Source records
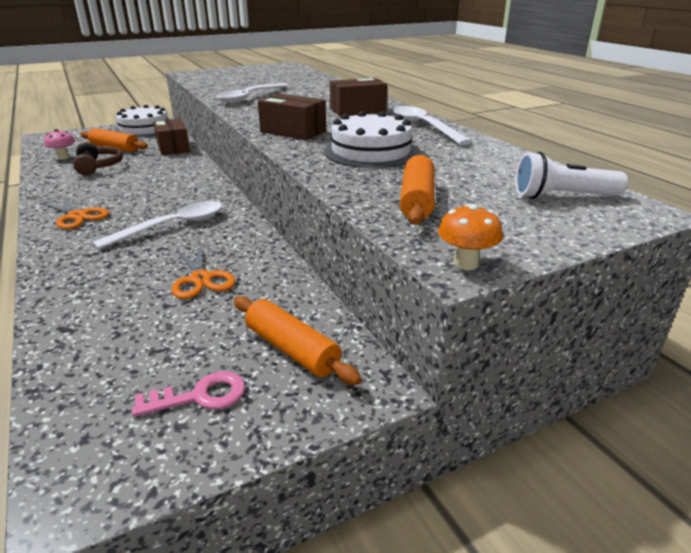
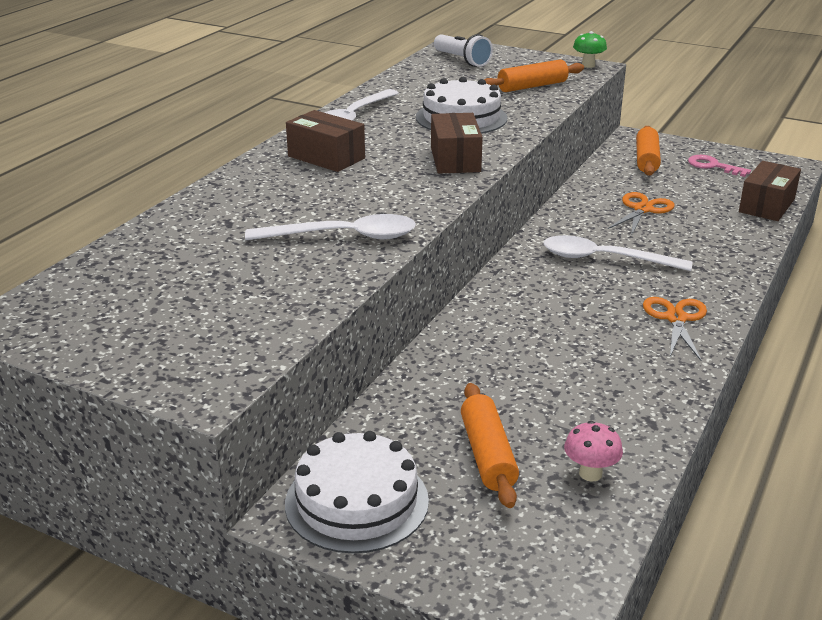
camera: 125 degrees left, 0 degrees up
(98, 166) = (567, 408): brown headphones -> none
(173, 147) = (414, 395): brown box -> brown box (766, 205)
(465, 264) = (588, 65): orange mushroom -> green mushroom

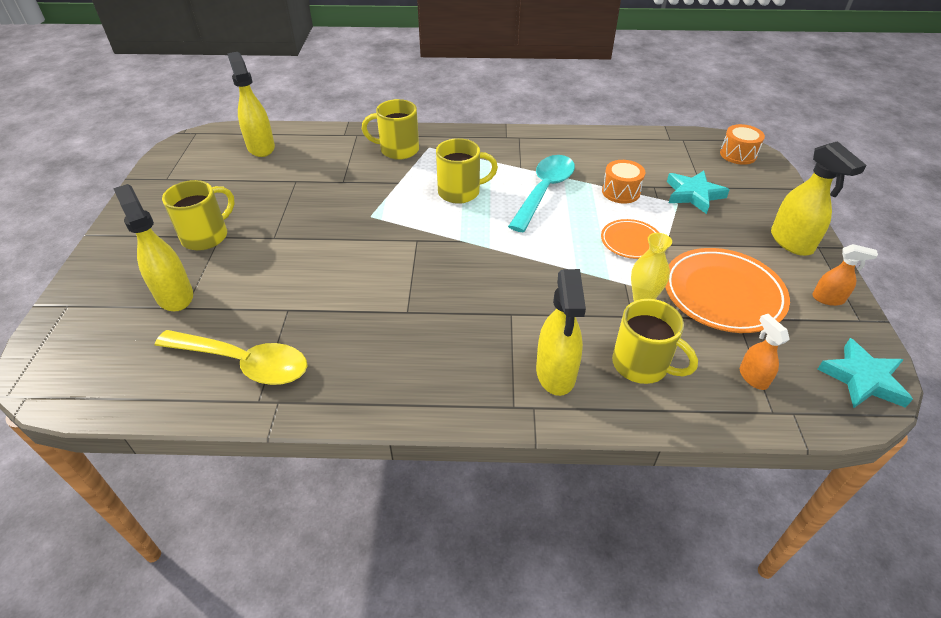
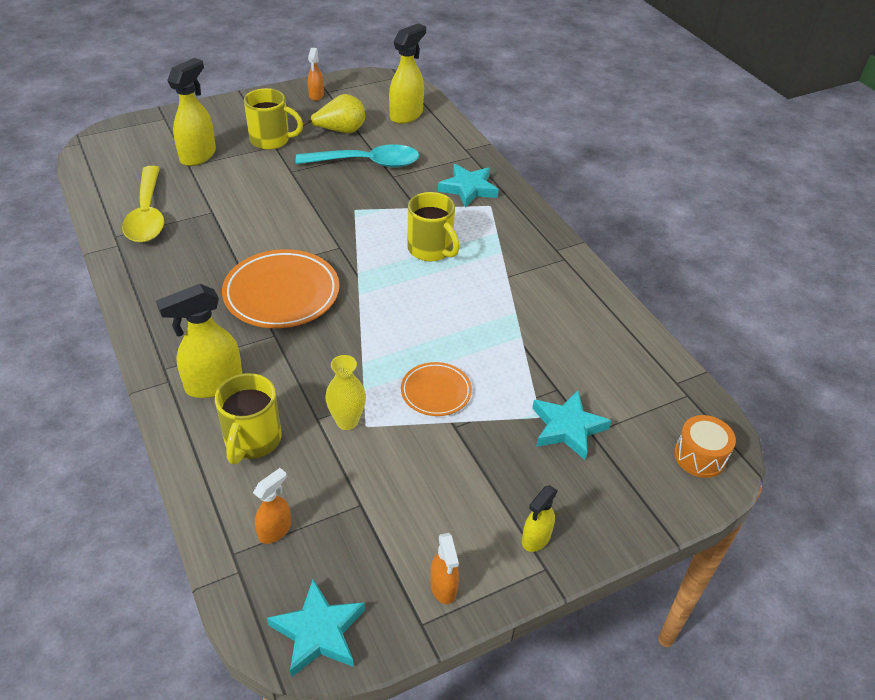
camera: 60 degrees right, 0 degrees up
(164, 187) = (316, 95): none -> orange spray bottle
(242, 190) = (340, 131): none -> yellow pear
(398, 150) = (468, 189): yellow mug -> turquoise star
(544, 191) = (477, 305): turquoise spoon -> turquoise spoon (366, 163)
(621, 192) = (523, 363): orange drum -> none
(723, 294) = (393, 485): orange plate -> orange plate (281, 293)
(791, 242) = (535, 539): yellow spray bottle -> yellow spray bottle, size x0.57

* * *

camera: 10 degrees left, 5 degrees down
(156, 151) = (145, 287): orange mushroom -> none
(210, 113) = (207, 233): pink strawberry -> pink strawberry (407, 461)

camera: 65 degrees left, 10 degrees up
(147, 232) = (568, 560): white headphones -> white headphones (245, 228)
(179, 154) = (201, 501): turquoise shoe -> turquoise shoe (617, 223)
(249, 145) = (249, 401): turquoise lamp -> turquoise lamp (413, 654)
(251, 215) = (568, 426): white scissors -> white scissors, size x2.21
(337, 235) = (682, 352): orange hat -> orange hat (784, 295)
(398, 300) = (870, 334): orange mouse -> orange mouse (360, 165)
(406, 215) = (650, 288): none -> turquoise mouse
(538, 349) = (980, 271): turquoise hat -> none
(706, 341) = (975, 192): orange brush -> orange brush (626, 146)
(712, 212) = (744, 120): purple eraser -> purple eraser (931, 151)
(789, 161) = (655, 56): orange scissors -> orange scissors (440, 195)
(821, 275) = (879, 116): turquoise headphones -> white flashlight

* _DIRECTIONS_
Which part of the entries opens with the line containing "camera: 125 degrees left, 0 degrees up" and closes with the line containing "(791, 242) = (535, 539): yellow"? Output that part exactly, ends included, pictures excluded.

* _FINISHED EXERCISE_
camera: 125 degrees left, 0 degrees up
(98, 166) = (567, 408): brown headphones -> none
(173, 147) = (414, 395): brown box -> brown box (766, 205)
(465, 264) = (588, 65): orange mushroom -> green mushroom

camera: 60 degrees right, 0 degrees up
(164, 187) = (316, 95): none -> orange spray bottle
(242, 190) = (340, 131): none -> yellow pear
(398, 150) = (468, 189): yellow mug -> turquoise star
(544, 191) = (477, 305): turquoise spoon -> turquoise spoon (366, 163)
(621, 192) = (523, 363): orange drum -> none
(723, 294) = (393, 485): orange plate -> orange plate (281, 293)
(791, 242) = (535, 539): yellow spray bottle -> yellow spray bottle, size x0.57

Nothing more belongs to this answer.